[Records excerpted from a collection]
##########
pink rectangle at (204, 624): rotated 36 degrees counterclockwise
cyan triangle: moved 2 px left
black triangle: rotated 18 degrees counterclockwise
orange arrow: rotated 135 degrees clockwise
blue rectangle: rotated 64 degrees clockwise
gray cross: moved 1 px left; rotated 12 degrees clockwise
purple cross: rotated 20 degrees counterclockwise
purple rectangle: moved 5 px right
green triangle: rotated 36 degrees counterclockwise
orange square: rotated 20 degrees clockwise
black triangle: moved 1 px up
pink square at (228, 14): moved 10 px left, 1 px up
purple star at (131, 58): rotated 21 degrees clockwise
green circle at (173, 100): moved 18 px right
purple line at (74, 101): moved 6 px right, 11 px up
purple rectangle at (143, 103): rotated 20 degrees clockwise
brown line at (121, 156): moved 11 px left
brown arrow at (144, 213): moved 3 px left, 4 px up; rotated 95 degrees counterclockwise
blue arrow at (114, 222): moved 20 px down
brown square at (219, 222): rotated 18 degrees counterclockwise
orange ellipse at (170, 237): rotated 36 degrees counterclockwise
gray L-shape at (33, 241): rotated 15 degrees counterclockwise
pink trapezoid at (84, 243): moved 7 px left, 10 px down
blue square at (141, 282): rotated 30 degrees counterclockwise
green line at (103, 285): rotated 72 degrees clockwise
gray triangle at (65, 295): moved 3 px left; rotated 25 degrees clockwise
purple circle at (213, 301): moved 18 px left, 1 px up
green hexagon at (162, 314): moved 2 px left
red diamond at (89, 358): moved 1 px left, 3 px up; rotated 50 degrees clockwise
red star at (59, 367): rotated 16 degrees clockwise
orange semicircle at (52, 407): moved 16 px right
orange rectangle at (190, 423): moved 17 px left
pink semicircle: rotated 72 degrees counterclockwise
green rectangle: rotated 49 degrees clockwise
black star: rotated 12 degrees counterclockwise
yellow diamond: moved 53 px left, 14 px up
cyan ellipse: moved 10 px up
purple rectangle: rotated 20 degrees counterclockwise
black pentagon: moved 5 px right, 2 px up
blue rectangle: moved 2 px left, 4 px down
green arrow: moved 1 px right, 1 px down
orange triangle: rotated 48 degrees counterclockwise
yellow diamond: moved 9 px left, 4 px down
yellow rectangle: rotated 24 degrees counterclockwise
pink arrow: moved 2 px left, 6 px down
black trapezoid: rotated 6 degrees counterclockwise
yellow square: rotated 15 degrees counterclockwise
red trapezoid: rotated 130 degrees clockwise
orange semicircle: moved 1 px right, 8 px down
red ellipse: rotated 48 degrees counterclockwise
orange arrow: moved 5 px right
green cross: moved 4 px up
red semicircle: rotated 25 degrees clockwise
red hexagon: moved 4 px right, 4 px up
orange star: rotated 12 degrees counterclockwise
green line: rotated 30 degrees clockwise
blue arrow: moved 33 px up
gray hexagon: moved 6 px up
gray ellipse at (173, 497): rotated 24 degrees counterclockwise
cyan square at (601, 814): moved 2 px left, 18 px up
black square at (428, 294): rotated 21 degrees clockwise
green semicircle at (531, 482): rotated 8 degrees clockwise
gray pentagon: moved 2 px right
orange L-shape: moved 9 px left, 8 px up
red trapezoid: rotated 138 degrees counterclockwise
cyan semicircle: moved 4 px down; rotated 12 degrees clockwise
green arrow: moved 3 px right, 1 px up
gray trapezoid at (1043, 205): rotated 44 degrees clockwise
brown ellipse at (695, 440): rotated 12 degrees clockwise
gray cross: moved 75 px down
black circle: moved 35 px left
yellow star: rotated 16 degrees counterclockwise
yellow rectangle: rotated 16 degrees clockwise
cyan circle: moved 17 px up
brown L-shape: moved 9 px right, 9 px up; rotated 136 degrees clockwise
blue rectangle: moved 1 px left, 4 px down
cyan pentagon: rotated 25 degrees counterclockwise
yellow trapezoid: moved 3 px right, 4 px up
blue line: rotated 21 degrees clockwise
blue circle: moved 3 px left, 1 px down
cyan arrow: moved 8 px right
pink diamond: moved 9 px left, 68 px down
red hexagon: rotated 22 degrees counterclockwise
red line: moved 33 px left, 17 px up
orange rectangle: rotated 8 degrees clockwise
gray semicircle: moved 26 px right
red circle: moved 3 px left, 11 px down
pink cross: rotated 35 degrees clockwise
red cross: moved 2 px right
##########
→ Directions
Report the number of lines in the records above that contain "yellow", with no other text.

→ Solution to this task
7